**Your instructions:** Beginning with the line that contains "turquoise fish: 2 -> 0" in the material below, print each line exactly until the line that contains "orange cone: 1 -> 2" has been printed, then stop.

**Source material:**

--

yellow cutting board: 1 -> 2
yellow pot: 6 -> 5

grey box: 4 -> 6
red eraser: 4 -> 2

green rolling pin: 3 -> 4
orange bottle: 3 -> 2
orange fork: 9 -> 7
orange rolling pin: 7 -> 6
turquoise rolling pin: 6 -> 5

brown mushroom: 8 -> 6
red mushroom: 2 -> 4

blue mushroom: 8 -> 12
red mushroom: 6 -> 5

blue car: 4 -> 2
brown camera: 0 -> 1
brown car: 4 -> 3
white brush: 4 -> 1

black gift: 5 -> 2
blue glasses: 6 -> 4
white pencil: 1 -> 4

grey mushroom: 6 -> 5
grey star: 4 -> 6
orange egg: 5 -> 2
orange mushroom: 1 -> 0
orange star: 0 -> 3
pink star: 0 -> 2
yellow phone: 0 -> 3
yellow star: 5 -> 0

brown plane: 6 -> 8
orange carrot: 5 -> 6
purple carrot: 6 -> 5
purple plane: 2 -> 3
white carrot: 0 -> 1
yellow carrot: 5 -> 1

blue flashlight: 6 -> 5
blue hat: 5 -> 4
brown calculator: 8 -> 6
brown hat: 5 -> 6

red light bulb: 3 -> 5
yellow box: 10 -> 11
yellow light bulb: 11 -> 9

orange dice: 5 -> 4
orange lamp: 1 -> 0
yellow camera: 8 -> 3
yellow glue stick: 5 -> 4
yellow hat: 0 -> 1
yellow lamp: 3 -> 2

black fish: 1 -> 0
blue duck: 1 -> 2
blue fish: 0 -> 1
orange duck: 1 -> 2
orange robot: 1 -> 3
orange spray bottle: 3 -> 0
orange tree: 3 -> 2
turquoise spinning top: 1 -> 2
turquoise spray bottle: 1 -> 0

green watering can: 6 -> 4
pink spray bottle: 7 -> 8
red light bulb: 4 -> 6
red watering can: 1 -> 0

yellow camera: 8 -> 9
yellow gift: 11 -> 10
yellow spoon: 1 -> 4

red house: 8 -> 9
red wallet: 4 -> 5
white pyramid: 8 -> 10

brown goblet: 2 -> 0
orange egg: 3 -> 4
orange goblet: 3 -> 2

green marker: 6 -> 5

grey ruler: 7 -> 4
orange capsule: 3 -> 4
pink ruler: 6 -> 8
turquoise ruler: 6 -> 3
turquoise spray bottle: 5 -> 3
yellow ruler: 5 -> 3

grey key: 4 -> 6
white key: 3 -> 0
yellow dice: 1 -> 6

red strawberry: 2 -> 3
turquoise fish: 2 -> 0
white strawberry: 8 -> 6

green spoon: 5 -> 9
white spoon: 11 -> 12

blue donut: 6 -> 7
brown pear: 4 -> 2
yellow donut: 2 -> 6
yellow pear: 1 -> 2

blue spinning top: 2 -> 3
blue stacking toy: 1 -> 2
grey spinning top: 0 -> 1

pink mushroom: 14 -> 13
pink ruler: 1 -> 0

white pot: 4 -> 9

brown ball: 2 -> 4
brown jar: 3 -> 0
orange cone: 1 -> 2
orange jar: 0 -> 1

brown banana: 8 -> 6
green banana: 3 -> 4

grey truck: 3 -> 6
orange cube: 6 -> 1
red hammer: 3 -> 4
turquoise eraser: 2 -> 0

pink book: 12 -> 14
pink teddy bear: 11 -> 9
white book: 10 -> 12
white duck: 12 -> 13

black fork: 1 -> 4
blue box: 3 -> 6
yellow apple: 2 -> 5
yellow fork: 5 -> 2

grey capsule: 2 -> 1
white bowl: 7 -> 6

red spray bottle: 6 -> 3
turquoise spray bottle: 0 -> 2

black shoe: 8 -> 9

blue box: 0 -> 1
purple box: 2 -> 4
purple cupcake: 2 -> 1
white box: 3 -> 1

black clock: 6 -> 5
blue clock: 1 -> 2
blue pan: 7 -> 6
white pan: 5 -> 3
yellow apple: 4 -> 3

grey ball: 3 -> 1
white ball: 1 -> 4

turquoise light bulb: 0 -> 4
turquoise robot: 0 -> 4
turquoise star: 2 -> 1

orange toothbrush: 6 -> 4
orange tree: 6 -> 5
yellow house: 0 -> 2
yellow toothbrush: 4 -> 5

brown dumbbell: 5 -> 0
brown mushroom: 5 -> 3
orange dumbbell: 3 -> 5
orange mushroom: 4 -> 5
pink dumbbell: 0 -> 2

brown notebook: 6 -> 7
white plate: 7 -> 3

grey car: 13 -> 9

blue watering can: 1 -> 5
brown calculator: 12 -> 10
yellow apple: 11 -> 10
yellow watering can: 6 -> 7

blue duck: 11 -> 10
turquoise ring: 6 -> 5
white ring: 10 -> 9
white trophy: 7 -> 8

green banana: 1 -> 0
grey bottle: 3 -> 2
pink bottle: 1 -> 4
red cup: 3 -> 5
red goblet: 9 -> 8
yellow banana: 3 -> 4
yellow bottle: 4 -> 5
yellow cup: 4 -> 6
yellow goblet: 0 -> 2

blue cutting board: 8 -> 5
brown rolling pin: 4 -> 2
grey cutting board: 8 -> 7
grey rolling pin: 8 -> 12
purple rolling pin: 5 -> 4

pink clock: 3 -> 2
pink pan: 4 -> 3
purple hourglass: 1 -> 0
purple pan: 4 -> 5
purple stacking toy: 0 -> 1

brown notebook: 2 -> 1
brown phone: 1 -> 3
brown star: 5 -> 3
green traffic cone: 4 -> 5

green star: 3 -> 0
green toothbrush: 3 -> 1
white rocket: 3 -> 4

--

**Answer to the problem:**
turquoise fish: 2 -> 0
white strawberry: 8 -> 6

green spoon: 5 -> 9
white spoon: 11 -> 12

blue donut: 6 -> 7
brown pear: 4 -> 2
yellow donut: 2 -> 6
yellow pear: 1 -> 2

blue spinning top: 2 -> 3
blue stacking toy: 1 -> 2
grey spinning top: 0 -> 1

pink mushroom: 14 -> 13
pink ruler: 1 -> 0

white pot: 4 -> 9

brown ball: 2 -> 4
brown jar: 3 -> 0
orange cone: 1 -> 2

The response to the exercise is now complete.